> SET EXERCISE
Give the number of lines in the rows that contain the string "clef", and nothing else.

> SUPPLIED MATERIAL
/---

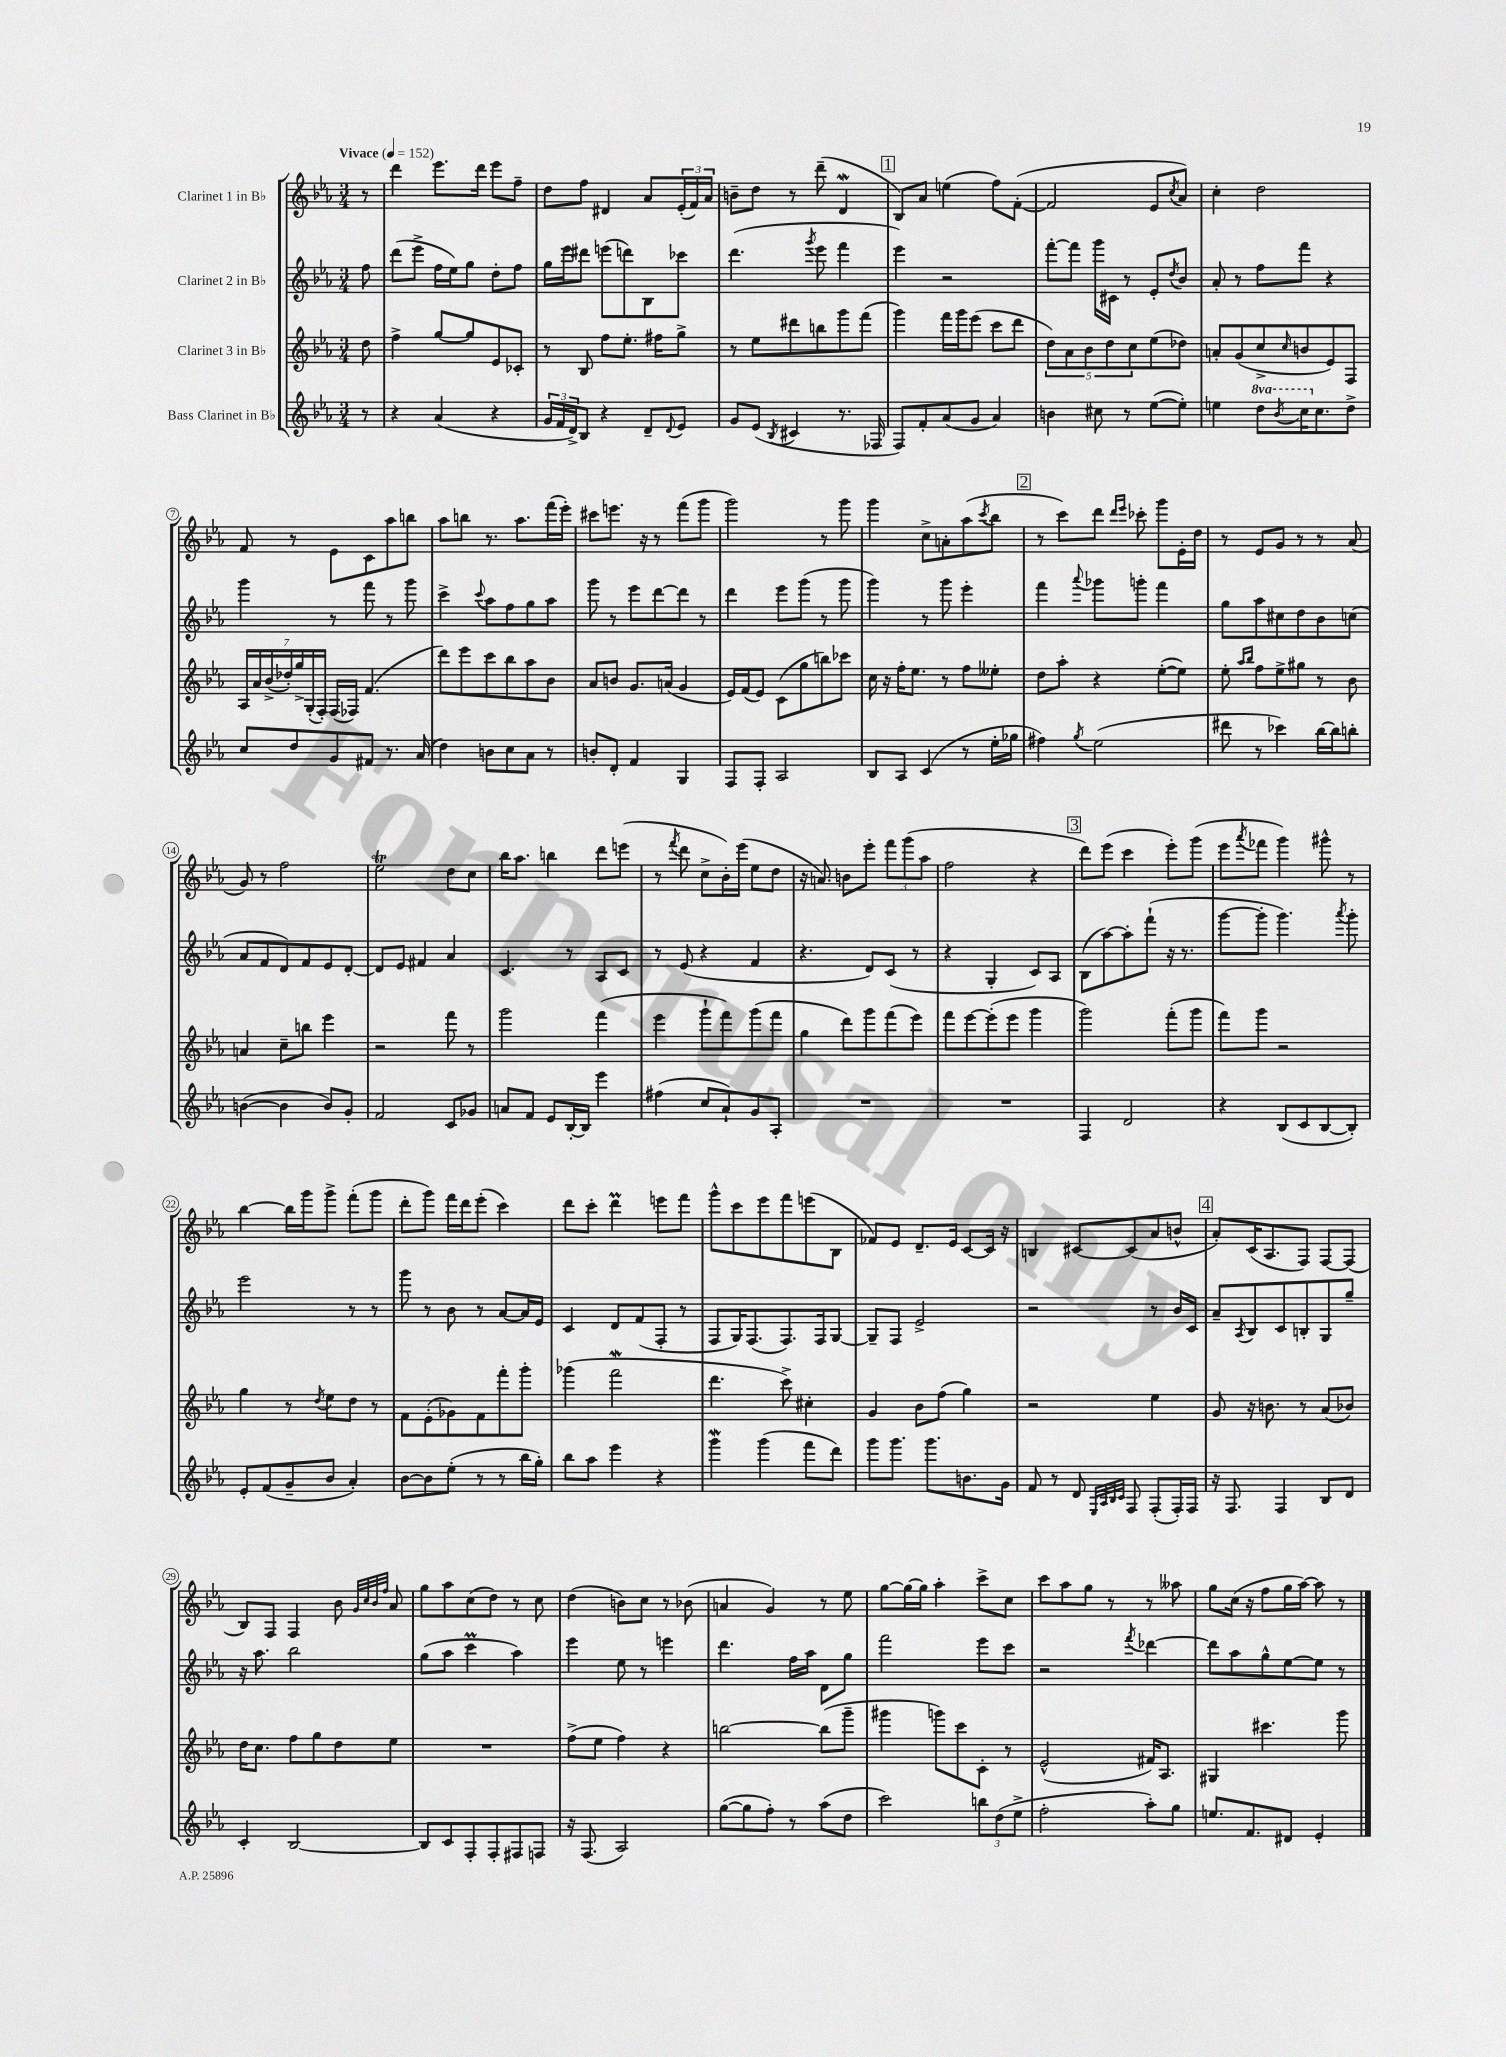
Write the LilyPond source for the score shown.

<<
\new StaffGroup <<
\new Staff = "s0" \with { instrumentName = "Clarinet 1 in Bb" } {
    \clef treble \key ees \major \numericTimeSignature \time 3/4 \partial 8 \tempo "Vivace" 4 = 152
    r8 |
    d'''4 ees'''8. d'''16 ees'''8 f''8-- |
    d''8 f''8 dis'4 aes'8 \tuplet 3/2 { ees'16-.( f'16) aes'16 } |
    b'8-- d''8 r8 d'''8--( d'4\mordent |
    \mark \markup { \box "1" } bes8) aes'8 e''4( f''8) f'8~-.( |
    f'2 ees'8 \acciaccatura { c''8 } aes'8) |
    c''4-. d''2 |
    f'8 r8 ees'8 c'8 aes''8 b''8 |
    aes''8 b''8 r8. aes''8. f'''16( ees'''16-.) |
    cis'''8 e'''8. r16 r8 f'''8( g'''8 |
    g'''2) r8 g'''8 |
    g'''4 c''8-> a'8-. aes''8( \acciaccatura { c'''8 } bes''8 |
    \mark \markup { \box "2" } r8 c'''8) d'''8 \grace { d'''16 ees'''16 } ces'''8-. g'''8 ees'16-. d''16 |
    r8 ees'8 g'8 r8 r8 aes'8( |
    g'8) r8 f''2 |
    ees''2\trill d''8 c''8 |
    bes''16 aes''8. b''4 d'''8 e'''8( |
    r8 \acciaccatura { f'''8 } d'''8 c''8-> bes'16-.) ees'''16( ees''8 d''8 |
    r16 a'8.) b'8 ees'''8-. \tuplet 3/2 { f'''8 g'''8( aes''8 } |
    f''2 r4 |
    \mark \markup { \box "3" } d'''8) ees'''8( c'''4 ees'''8-.) g'''8( |
    ees'''8 \acciaccatura { aes'''8 } fes'''8 g'''4) gis'''8-^ r8 |
    bes''4~ bes''16 g'''16 g'''8-> f'''8-.( g'''8 |
    d'''8-. g'''8) f'''16 d'''16 ees'''8-.( c'''4) |
    d'''8 c'''8-. d'''4\prall e'''8 f'''8 |
    g'''8-^ c'''8 ees'''8 f'''8 e'''8( bes8 |
    fes'8) ees'8 d'8.-- ees'16 c'8~ c'16 r16 |
    b4 cis'8~ cis'8( aes'8 b'8-^ |
    \mark \markup { \box "4" } aes'8-.) c'16( aes8. f8) f8~ f8( |
    bes8) f8 f4 bes'8 \grace { g'32 c''32 bes'32 f''32 } aes'8 |
    g''8 aes''8 c''8( d''8) r8 c''8 |
    d''4( b'8) c''8 r8 bes'8( |
    a'4 g'4) r8 ees''8 |
    g''8~ g''16~ g''16 aes''4-. c'''8-> c''8 |
    c'''8 aes''8 g''8 r8 r8 aeses''8 |
    g''8 c''16( r16 f''8 g''16 aes''16~) aes''8 r8 \bar "|." |
}
\new Staff = "s1" \with { instrumentName = "Clarinet 2 in Bb" } {
    \clef treble \key ees \major \numericTimeSignature \time 3/4 \partial 8
    f''8 |
    d'''8( ees'''8-> f''16 ees''16) g''8 d''8-. f''8 |
    g''16 ees'''16 dis'''8 e'''8( d'''8) bes8 ces'''8 |
    d'''4.( \acciaccatura { g'''8 } ees'''8 f'''4 |
    \mark \markup { \box "1" } ees'''4) r2 |
    f'''8~-. f'''8 g'''16 cis'16 r8 ees'8-. \acciaccatura { d''8 } bes'8 |
    aes'8-. r8 f''8 f'''8 r4 |
    g'''4 r8 f'''8 r8 g'''8 |
    c'''4-> \appoggiatura { c'''8 } aes''8 f''8 g''8 aes''8 |
    g'''8 r8 ees'''8 d'''8~ d'''8 r8 |
    d'''4 ees'''8 g'''8( r8 g'''8 |
    g'''4) r8 g'''8 ees'''4-. |
    \mark \markup { \box "2" } f'''4 \appoggiatura { aes'''8 } ges'''8 g'''8-. f'''4 |
    g''8 aes''8 cis''8 d''8 bes'8 c''8( |
    aes'8 f'8 d'8) f'8 ees'8 d'8~-. |
    d'8 ees'8 fis'4 aes'4 |
    c'4. r8 aes8 c'8 |
    r8 ees'8( r4 f'4 |
    r4. d'8) c'8( r8 |
    r4 g4-. c'8) aes8 |
    \mark \markup { \box "3" } bes8( aes''8~) aes''8-. f'''8-!( r16 r8. |
    g'''8~ g'''8-. g'''4.) \acciaccatura { aes'''8 } g'''8-. |
    ees'''2 r8 r8 |
    g'''8 r8 bes'8 r8 aes'8~ aes'16 ees'16 |
    c'4 d'8 f'8( f8-. r8 |
    f8 g16) f8.( f8.) f16 g8~ |
    g8-- f8 ees'2-> |
    r2 r8 bes'16 c'16 |
    \mark \markup { \box "4" } aes'8-- \acciaccatura { aes8 } bes8 c'8 b8-. g8 g''8-- |
    r16 aes''8. bes''2 |
    g''8( aes''8 c'''4\prall aes''4) |
    ees'''4 ees''8 r8 e'''4 |
    d'''4. f''16 aes''16 d'8 g''8 |
    f'''2 ees'''8 c'''8 |
    r2 \acciaccatura { f'''8 } des'''4~ |
    des'''8 aes''8 g''8-^ ees''8~ ees''8 r8 \bar "|." |
}
\new Staff = "s2" \with { instrumentName = "Clarinet 3 in Bb" } {
    \clef treble \key ees \major \numericTimeSignature \time 3/4 \partial 8
    d''8 |
    f''4-> g''8~ g''8 ees'8 ces'8-. |
    r8 bes8 f''8 ees''8.-. fis''16 g''8-> |
    r8 ees''8 dis'''8 b''8 g'''8 f'''8( |
    \mark \markup { \box "1" } g'''4) f'''16 g'''16 ees'''8( c'''8 d'''8 |
    \tuplet 5/4 { d''8) aes'8 bes'8 d''8 c''8 } ees''8( des''8) |
    a'8-. g'8( c''8-> \grace { c''16 } b'8 ees'8) f8 |
    \tuplet 7/4 { aes16 aes'16 bes'16->( des''16-.) g''16-> g16-.( f16-.) } f16( fes16) f'4.( |
    d'''8) ees'''8 c'''8 bes''8 aes''8 bes'8 |
    aes'8 b'8 g'8. a'16( g'4 |
    ees'16) f'16( ees'8) c'8( g''8 b''8) ces'''8 |
    c''16 r16 f''16-. ees''8. r8 f''8 eeses''8-. |
    \mark \markup { \box "2" } d''8 aes''8-. r4 ees''8~-.( ees''8) |
    ees''8-. \grace { aes''16 bes''16 } f''8 ees''8-> gis''8 r8 bes'8 |
    a'4 c''8-- b''8 ees'''4 |
    r2 f'''8 r8 |
    g'''2 f'''4( |
    ees'''4 g'''8-! f'''8) g'''8( f'''8 |
    g''4 d'''8) g'''8 f'''8( ees'''8) |
    f'''8 ees'''8~ ees'''8-.( ees'''8 g'''4 |
    \mark \markup { \box "3" } g'''2) f'''8-.( g'''8 |
    f'''8) g'''8 r2 |
    g''4 r8 \acciaccatura { d''8 } ees''8 d''8 r8 |
    f'8 ees'8-.( ges'8) f'8 f'''8-. g'''8-. |
    ges'''4( f'''2\mordent |
    d'''4. c'''8->) cis''4-. |
    g'4 bes'8 f''8( g''4) |
    r2 ees''4 |
    \mark \markup { \box "4" } g'8 r16 b'8. r8 aes'8( bes'8) |
    d''16 c''8. f''8 g''8 d''8 ees''8 |
    R2. |
    f''8->( ees''8 f''4) r4 |
    b''2~ b''8( g'''8-- |
    gis'''4 g'''8) c'''8 c'8-. r8 |
    ees'2-^( fis'16) aes8. |
    gis4 cis'''4. g'''8 \bar "|." |
}
\new Staff = "s3" \with { instrumentName = "Bass Clarinet in Bb" } {
    \clef treble \key ees \major \numericTimeSignature \time 3/4 \set Staff.ottavationMarkups = #ottavation-simple-ordinals \partial 8
    r8 |
    r4 aes'4( r4 |
    \tuplet 3/2 { g'16 f'16 d'16->) } bes8 r4 d'8-- \appoggiatura { d'8 } ees'8 |
    g'8 ees'8( \acciaccatura { bes8 } cis'4 r8. fes16 |
    \mark \markup { \box "1" } f8) f'8-. aes'8( g'8 aes'4) |
    b'4 cis''8 r8 ees''8~( ees''8-.) |
    e''4 \ottava #1 d'''8 \acciaccatura { bes''8 } c'''16 \ottava #0 c''8. d''8-> |
    c''8 d''8 g'8 fis'8 r8. aes'16( |
    d''4) b'8 c''8 aes'8 r8 |
    b'8-. d'8-. f'4 g4 |
    f8 f8-. aes2 |
    bes8 aes8 c'4( r8 ees''16-. ges''16 |
    \mark \markup { \box "2" } fis''4) \acciaccatura { g''8 } ees''2( |
    dis'''8 r8 ces'''4) bes''16~ bes''16 b''8-. |
    b'4~( b'4 b'8) g'8-. |
    f'2 c'8 ges'8 |
    a'8 f'8 ees'8 bes16~-. bes16 ees'''4 |
    fis''4( c''8 aes'8-!) g'8 aes8-. |
    R2. |
    R2. |
    \mark \markup { \box "3" } f4 d'2 |
    r4 bes8( c'8 bes8~ bes8-.) |
    ees'8-. f'8( g'8-- bes'8 aes'4-.) |
    bes'8~ bes'8 ees''8-.( r8 r8 bes''16 g''16-.) |
    bes''8 aes''8 ees'''4 r4 |
    g'''4\mordent g'''4( f'''8 d'''8) |
    g'''8 g'''8. g'''8. b'8. g'16 |
    f'8 r8 d'8 \grace { ees32 aes32 bes32 c'32 } f8 f8-.( f16-.) f16 |
    \mark \markup { \box "4" } r16 f8. f4 bes8 d'8 |
    c'4-. bes2~ |
    bes8 c'8 f8-. f8-. fis8 f8 |
    r16 f8.( aes2) |
    g''8~( g''8 f''8-.) r8 aes''8( d''8 |
    c'''2) \tuplet 3/2 { b''8 d''8( ees''8-> } |
    f''2-. aes''8-.) g''8 |
    e''8. f'8. dis'8 ees'4-. \bar "|." |
}
>>
>>
\layout { \context { \Score \override BarNumber.stencil = #(make-stencil-circler 0.1 0.3 ly:text-interface::print) } }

\---

> COMPLETED EXERCISE
4